■ WHAT THIS TASK INVOLVES
The records appear below. Set down exactly each line from the one that contains "(348, 325) = (487, 450): none -> pink hat" through the last, both included.

________________

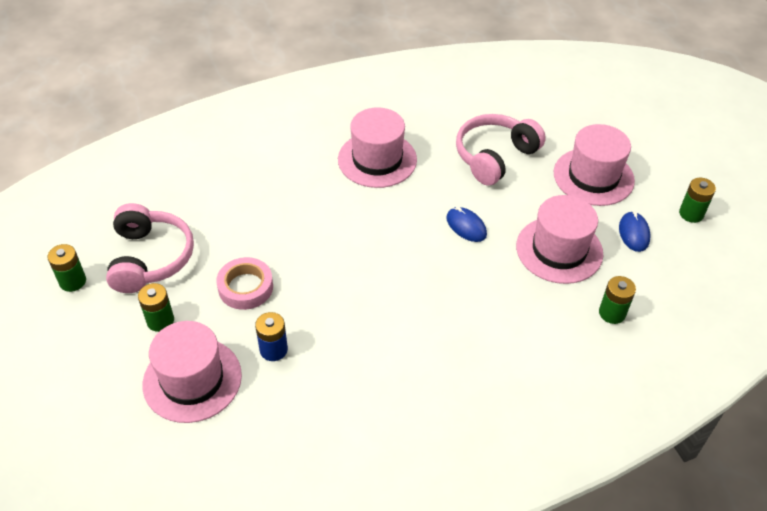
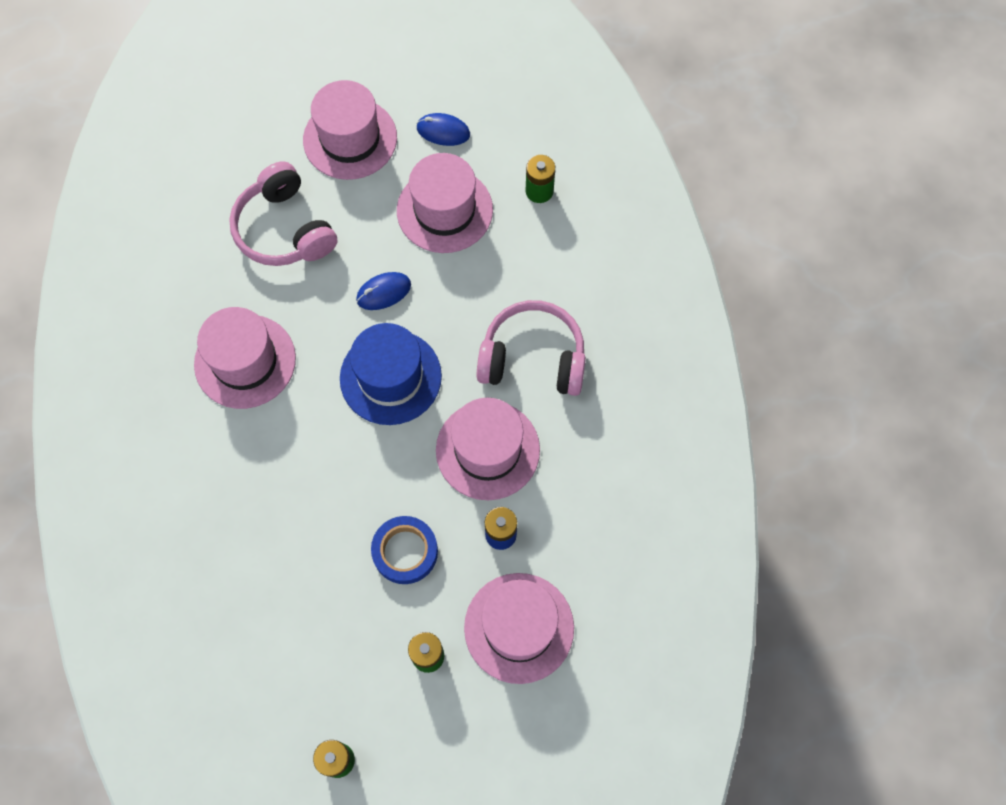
camera: 75 degrees left, 20 degrees up
(150, 258) = (327, 660): pink headphones -> pink headphones (533, 358)
(245, 287) = (405, 551): pink tape -> blue tape
(348, 325) = (487, 450): none -> pink hat
(393, 246) = (390, 377): none -> blue hat
(691, 214) = (432, 67): green battery -> none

________________

■ ANSWER BOX
(348, 325) = (487, 450): none -> pink hat
(393, 246) = (390, 377): none -> blue hat
(691, 214) = (432, 67): green battery -> none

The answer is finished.